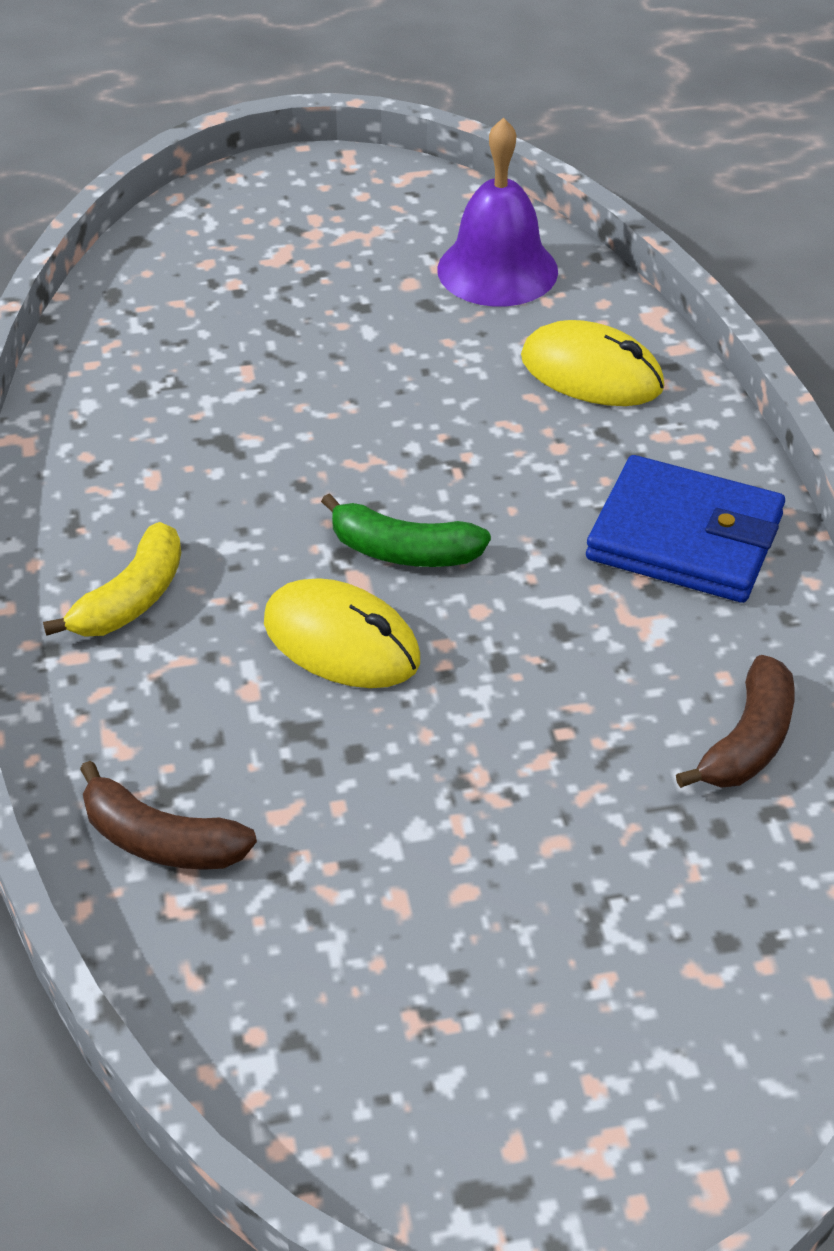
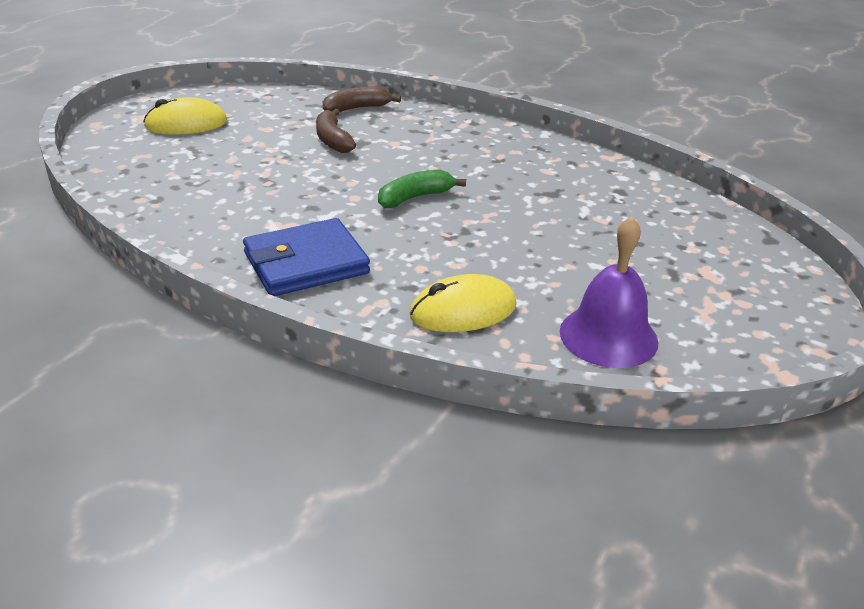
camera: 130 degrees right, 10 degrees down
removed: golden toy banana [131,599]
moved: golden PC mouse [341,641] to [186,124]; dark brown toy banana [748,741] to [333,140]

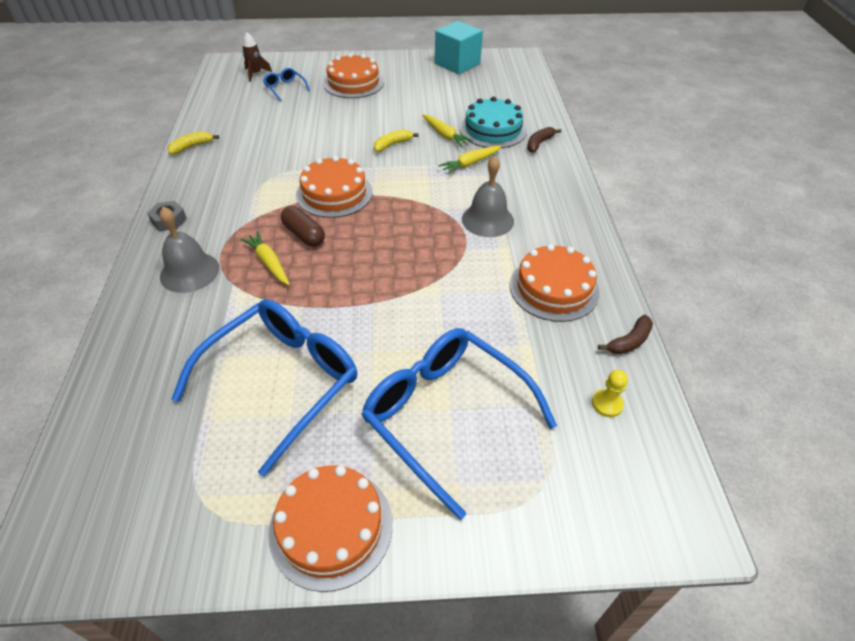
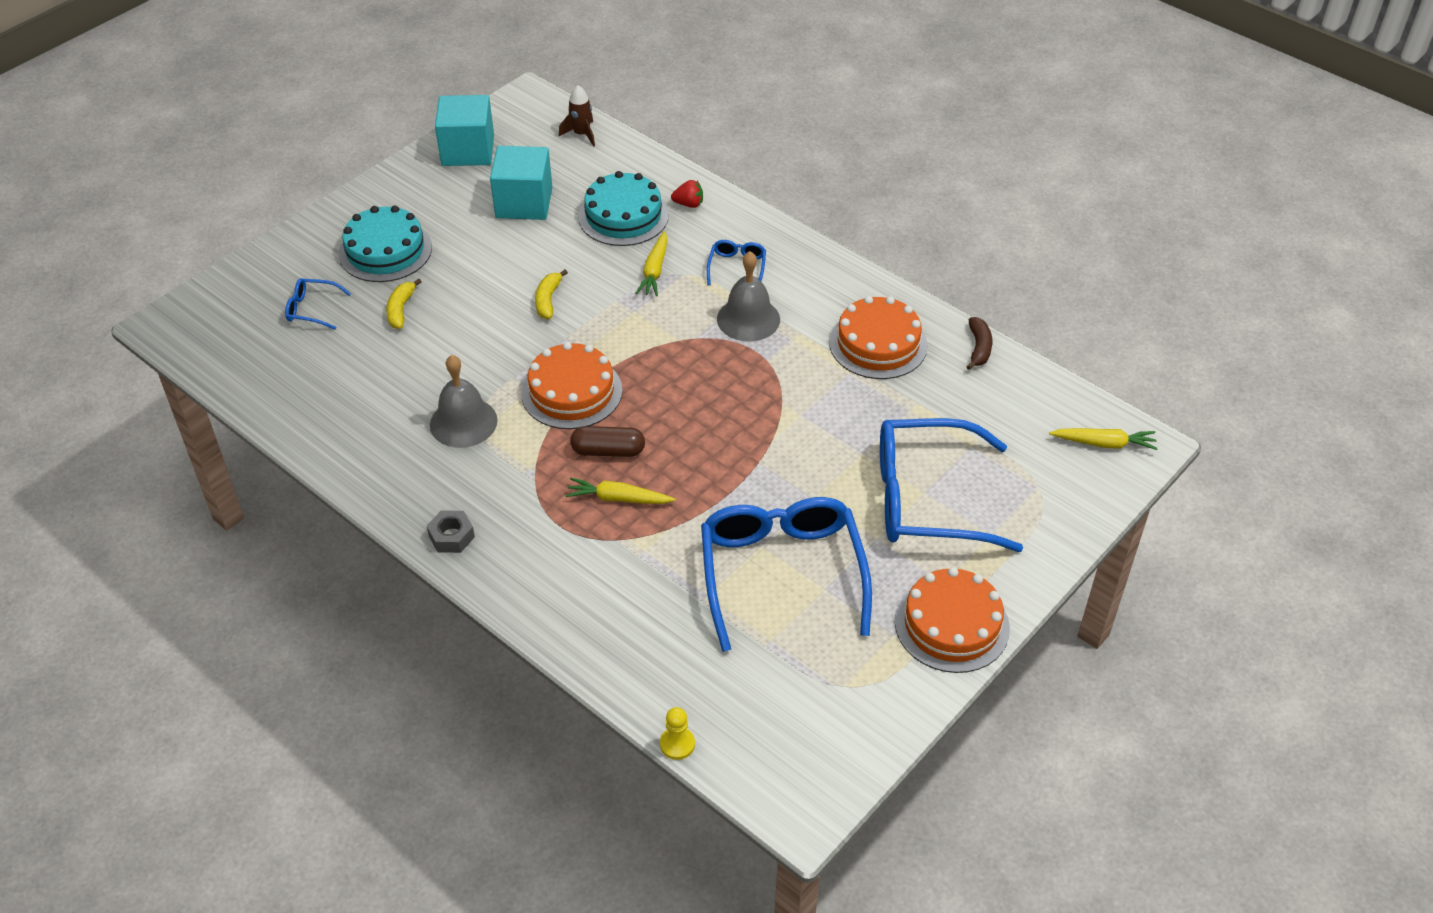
camera: 45 degrees left, 0 degrees up
added: turquoise block [524,203]; blue glasses [737,267]
moved: grey bell [189,272] to [463,422]; golden toy banana [191,147] to [401,310]; dark brown rocket [256,74] to [581,134]; golden toy carrot [445,135] to [1103,443]; golden pawn [607,404] to [677,744]
replaced: dark brown toy banana [539,143] to red toy strawberry [689,204]
recoloured: orange-coloured gateau [353,83] to turquoise gateau [385,250]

What this task involves »
Print the line that contains "moved: grey bell", then every later line of the entries above up to and including the last, all exactly as written.

Task result »
moved: grey bell [189,272] to [463,422]; golden toy banana [191,147] to [401,310]; dark brown rocket [256,74] to [581,134]; golden toy carrot [445,135] to [1103,443]; golden pawn [607,404] to [677,744]
replaced: dark brown toy banana [539,143] to red toy strawberry [689,204]
recoloured: orange-coloured gateau [353,83] to turquoise gateau [385,250]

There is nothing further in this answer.